What to do: For the records below, output word for word the lines from the one with "orange circle: (87, 16) -> (62, 36), moved" up to and including the one with "orange pentagon: (63, 153)". No pictures.

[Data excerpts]
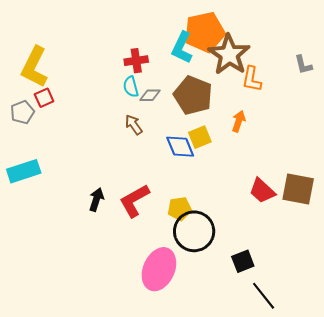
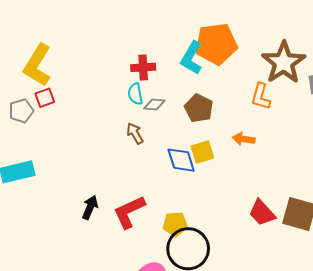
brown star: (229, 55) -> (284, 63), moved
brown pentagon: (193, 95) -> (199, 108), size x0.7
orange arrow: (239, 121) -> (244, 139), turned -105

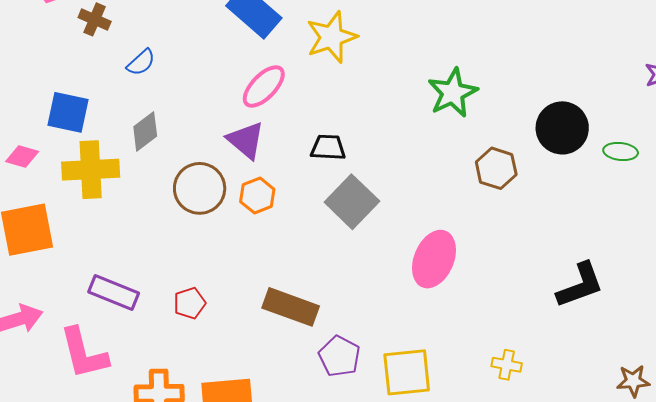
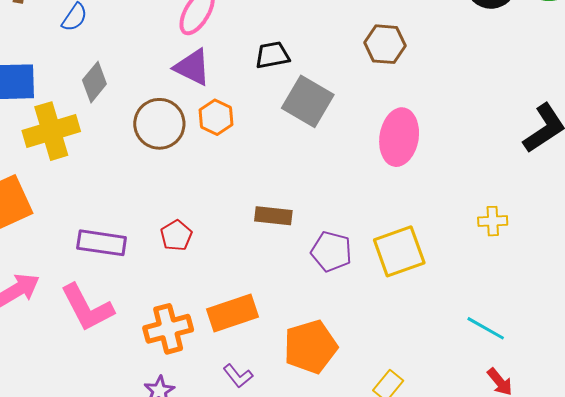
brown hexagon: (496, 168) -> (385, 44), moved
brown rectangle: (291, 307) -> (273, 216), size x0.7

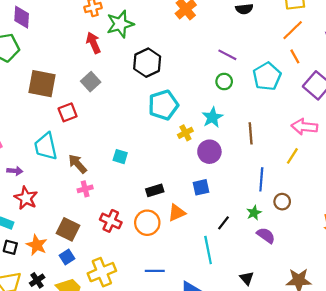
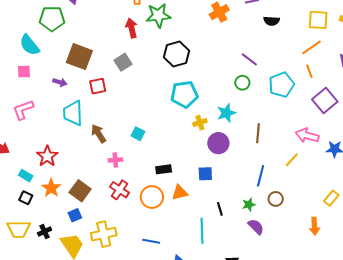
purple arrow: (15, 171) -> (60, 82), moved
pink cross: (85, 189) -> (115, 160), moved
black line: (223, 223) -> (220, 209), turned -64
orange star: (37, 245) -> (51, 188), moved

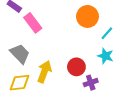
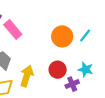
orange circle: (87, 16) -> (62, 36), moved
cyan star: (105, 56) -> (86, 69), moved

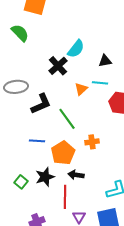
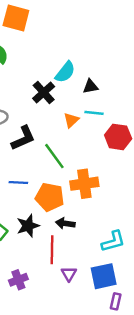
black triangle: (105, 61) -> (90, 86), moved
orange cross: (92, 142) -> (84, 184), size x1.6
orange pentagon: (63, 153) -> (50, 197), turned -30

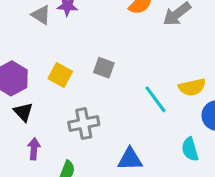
...
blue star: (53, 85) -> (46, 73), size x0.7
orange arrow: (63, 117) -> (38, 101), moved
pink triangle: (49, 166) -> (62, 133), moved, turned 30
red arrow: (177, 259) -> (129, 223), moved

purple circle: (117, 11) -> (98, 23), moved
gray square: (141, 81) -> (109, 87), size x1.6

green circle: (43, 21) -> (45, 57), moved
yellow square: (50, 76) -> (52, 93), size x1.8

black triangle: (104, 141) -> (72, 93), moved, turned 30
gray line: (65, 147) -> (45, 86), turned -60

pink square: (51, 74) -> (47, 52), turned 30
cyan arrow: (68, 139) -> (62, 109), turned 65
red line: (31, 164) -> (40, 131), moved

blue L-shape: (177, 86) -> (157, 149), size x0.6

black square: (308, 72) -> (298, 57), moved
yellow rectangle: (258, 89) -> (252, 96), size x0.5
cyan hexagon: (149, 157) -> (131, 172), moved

Expected output:
orange circle: (87, 16) -> (62, 36), moved
cyan star: (105, 56) -> (86, 69), moved

black triangle: (105, 61) -> (90, 86), moved
orange cross: (92, 142) -> (84, 184), size x1.6
orange pentagon: (63, 153) -> (50, 197), turned -30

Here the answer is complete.